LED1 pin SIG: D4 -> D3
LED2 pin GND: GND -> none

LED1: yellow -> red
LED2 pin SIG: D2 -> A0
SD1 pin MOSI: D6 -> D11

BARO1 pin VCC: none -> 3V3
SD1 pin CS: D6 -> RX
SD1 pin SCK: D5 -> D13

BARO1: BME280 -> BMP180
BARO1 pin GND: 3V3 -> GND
________
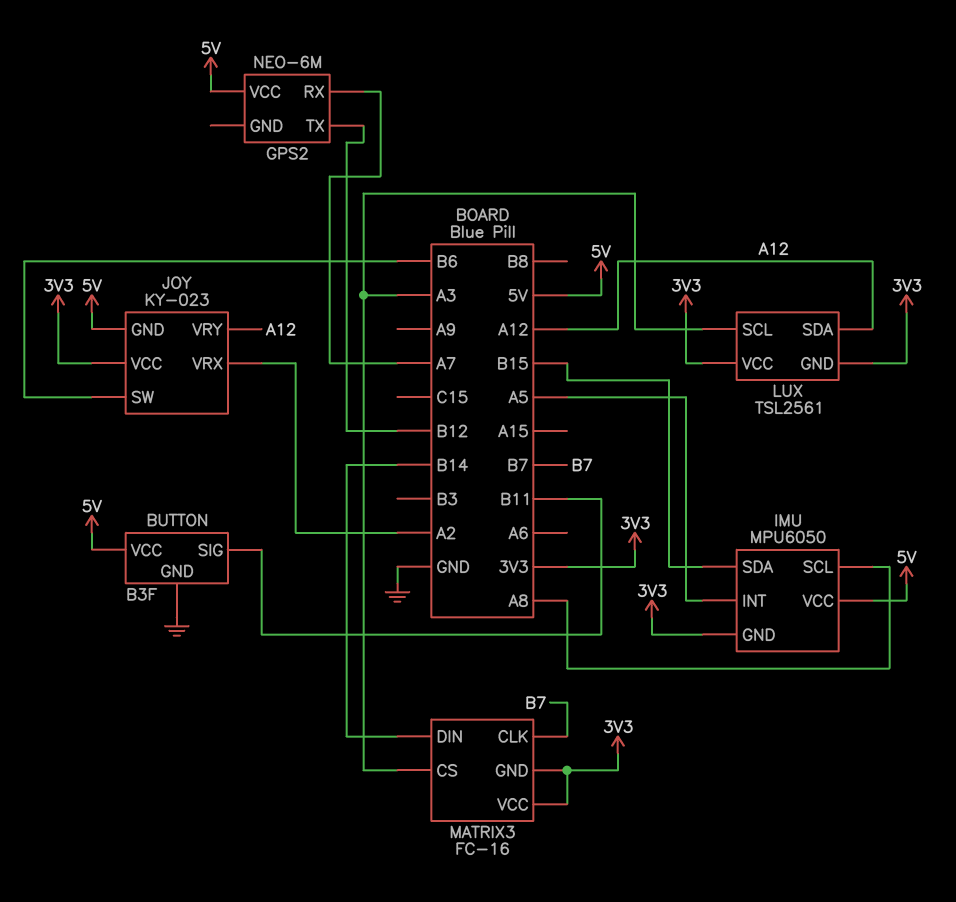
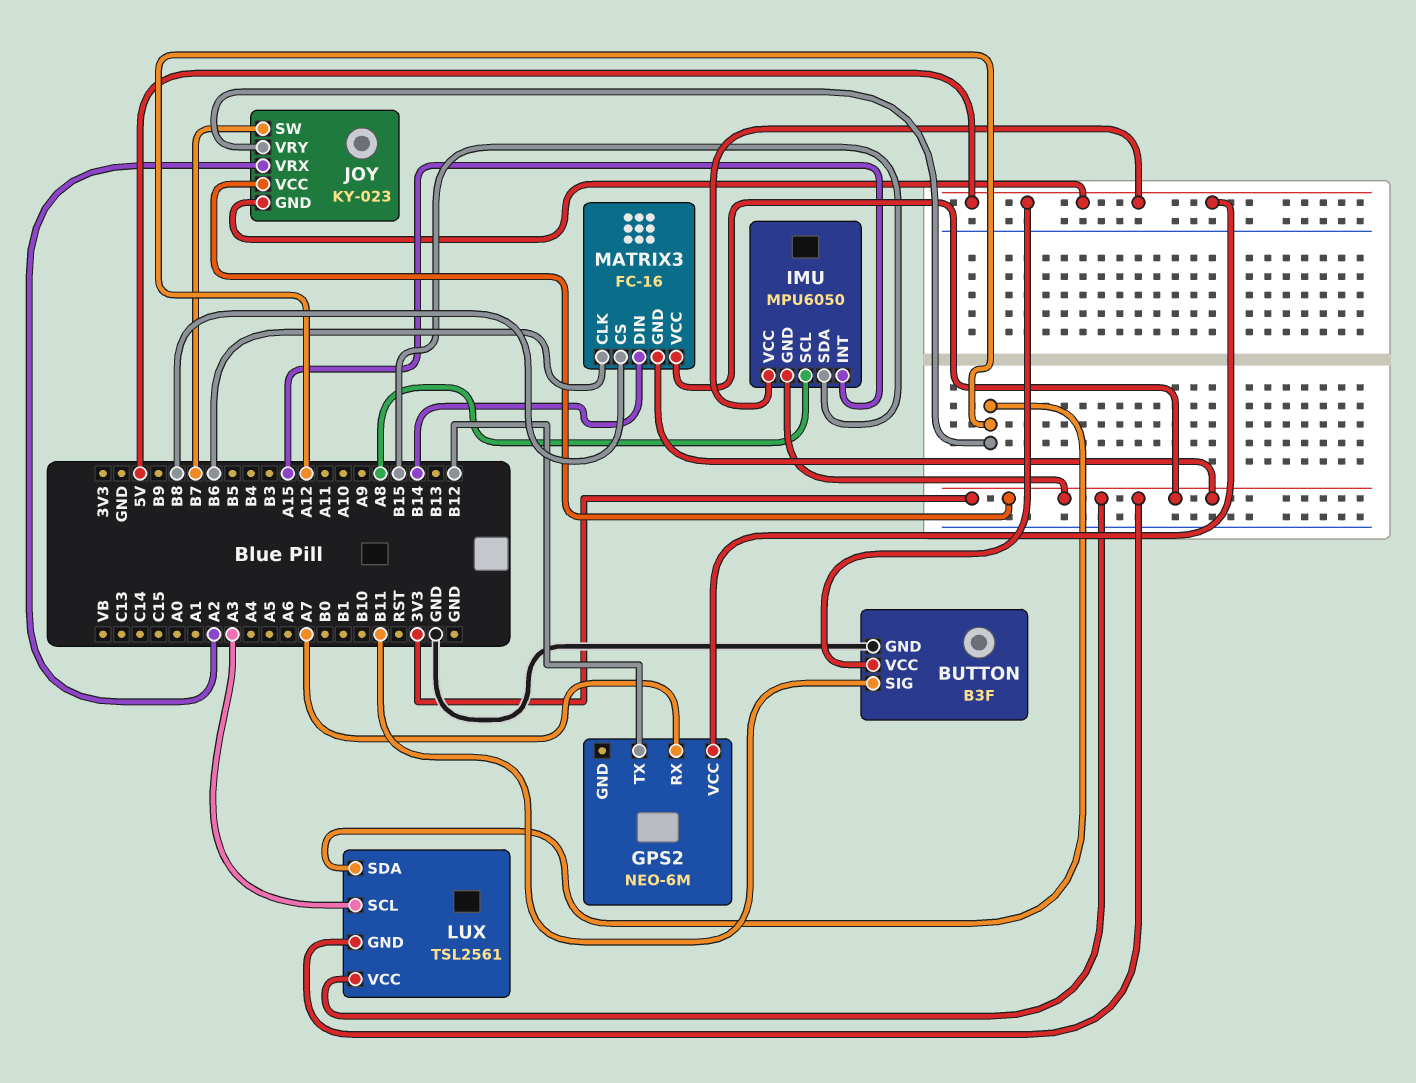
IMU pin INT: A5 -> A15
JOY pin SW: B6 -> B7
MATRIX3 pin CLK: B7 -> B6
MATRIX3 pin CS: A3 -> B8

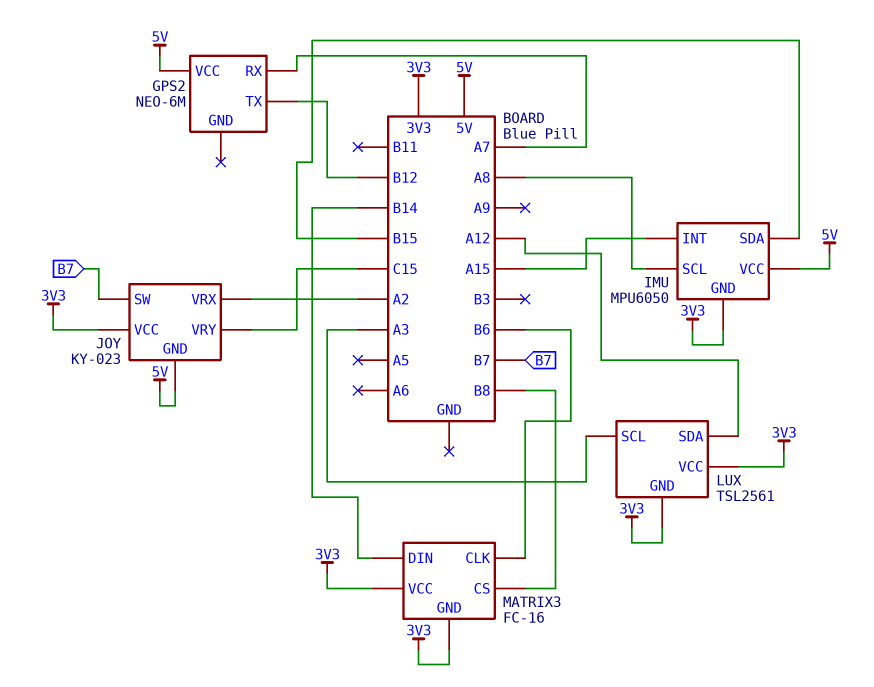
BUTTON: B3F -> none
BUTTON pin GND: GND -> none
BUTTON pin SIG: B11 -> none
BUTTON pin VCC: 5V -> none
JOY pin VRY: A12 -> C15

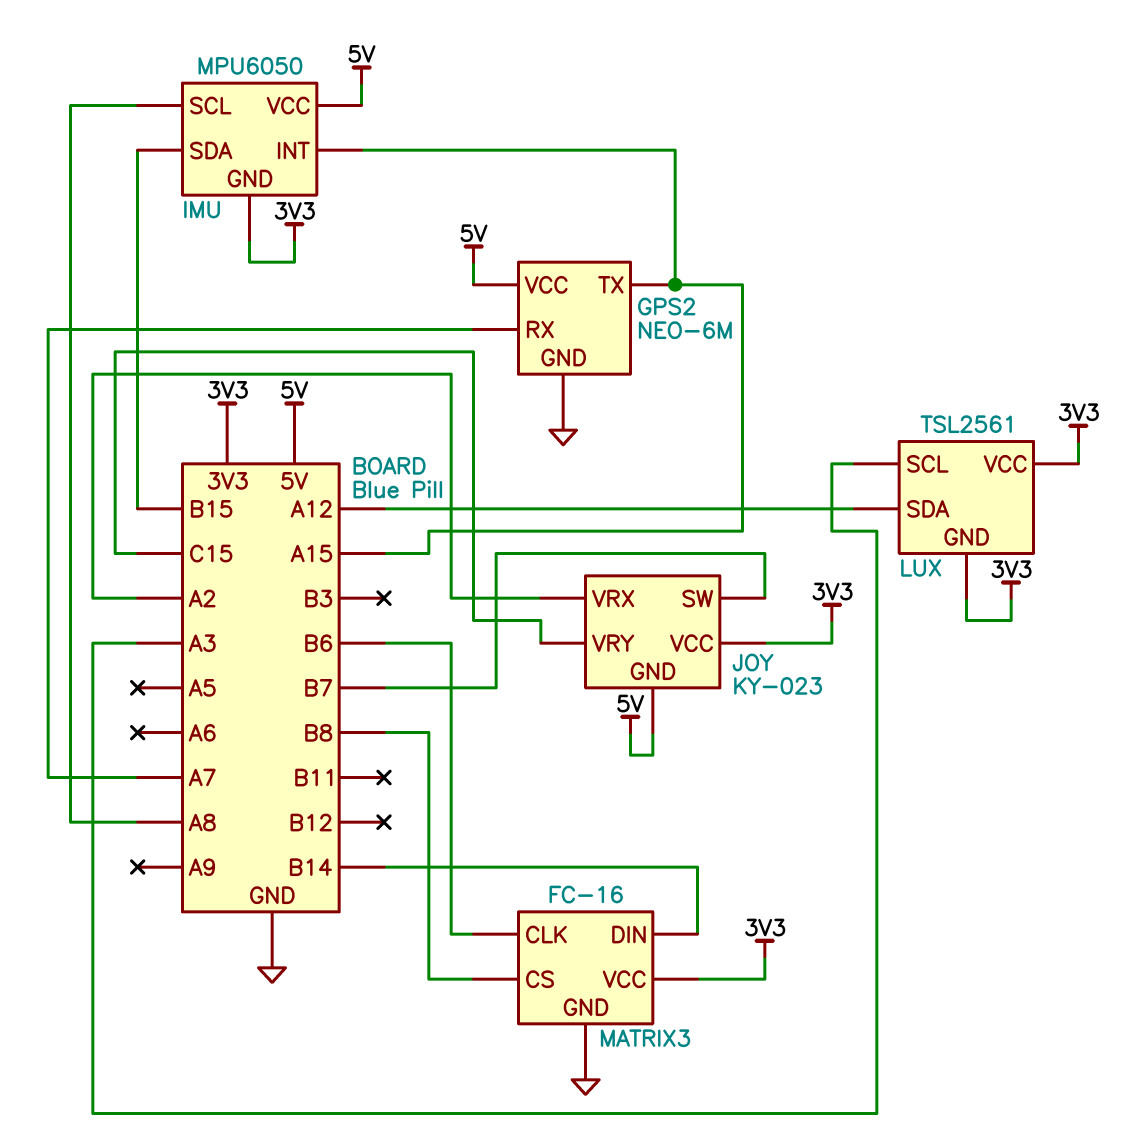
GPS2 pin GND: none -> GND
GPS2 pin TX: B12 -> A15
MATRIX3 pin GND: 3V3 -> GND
________
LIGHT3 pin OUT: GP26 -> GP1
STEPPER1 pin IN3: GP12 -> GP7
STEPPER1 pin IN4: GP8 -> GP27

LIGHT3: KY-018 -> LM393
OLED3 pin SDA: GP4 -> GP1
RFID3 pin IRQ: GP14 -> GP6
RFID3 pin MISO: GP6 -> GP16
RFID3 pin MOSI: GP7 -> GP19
________
# EXERCISE OBJECTIVE
Filter the listing so that only lines holding the word "none" remain, and copy those lines.

# SOLUTION TO THE EXERCISE
LED2 pin GND: GND -> none
BARO1 pin VCC: none -> 3V3
BUTTON: B3F -> none
BUTTON pin GND: GND -> none
BUTTON pin SIG: B11 -> none
BUTTON pin VCC: 5V -> none
GPS2 pin GND: none -> GND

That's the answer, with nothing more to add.